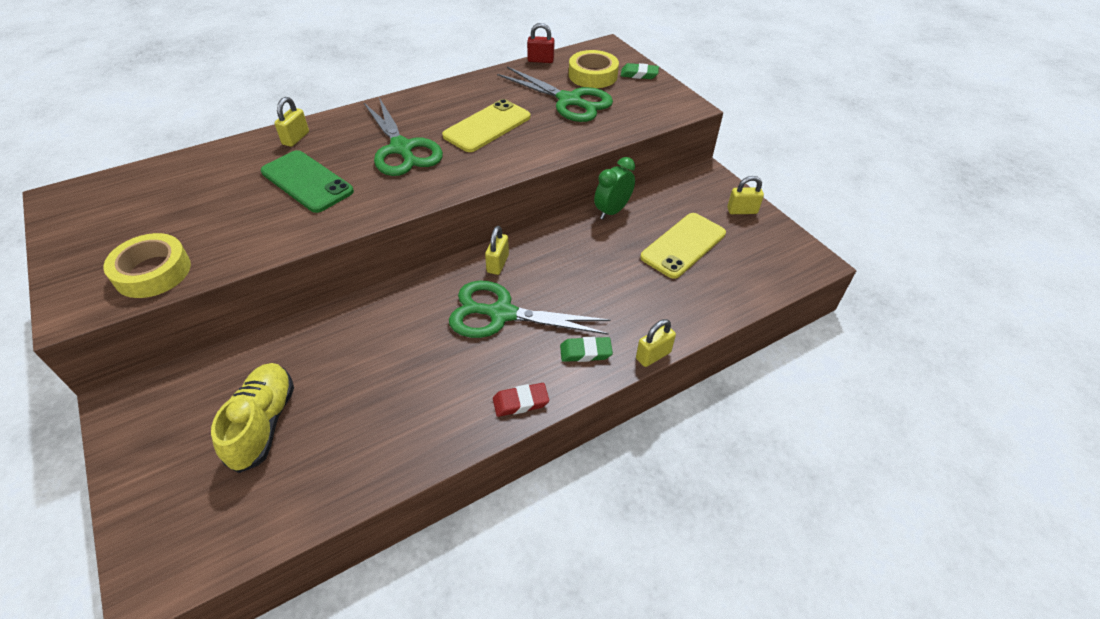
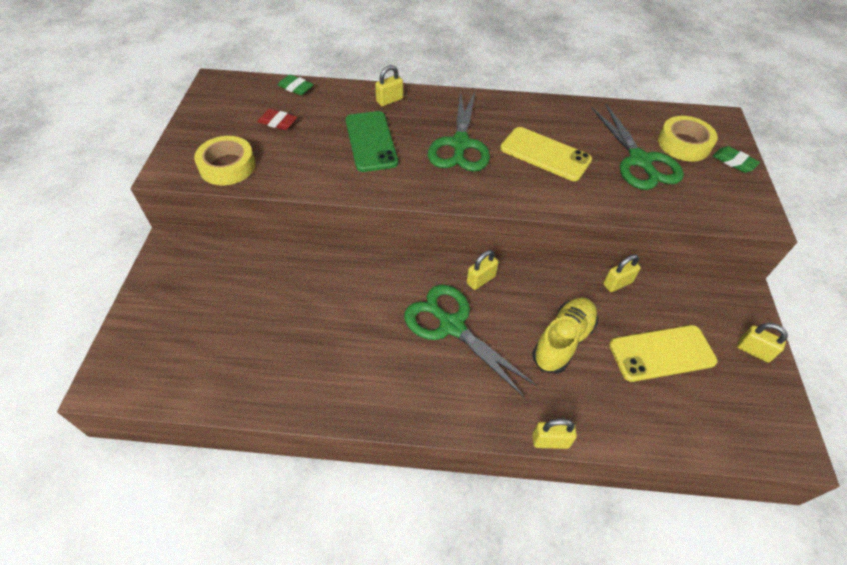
camera: 35 degrees right, 5 degrees up
(263, 424) = (233, 314): yellow shoe -> yellow shoe (563, 341)
(487, 126) = (545, 154): yellow phone -> yellow phone turned 45 degrees clockwise
(520, 402) = (411, 410): red eraser -> red eraser (278, 122)
(540, 60) = (643, 108): red padlock -> none
(585, 352) = (494, 401): green eraser -> green eraser (296, 88)
(612, 211) = (617, 283): green clock -> yellow padlock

===============

TASK REQUIREMENTS: Return the lines from the one containing "(585, 352) = (494, 401): green" through the last line of the records. Include both ends and nothing else.

WRITTEN SOLUTION:
(585, 352) = (494, 401): green eraser -> green eraser (296, 88)
(612, 211) = (617, 283): green clock -> yellow padlock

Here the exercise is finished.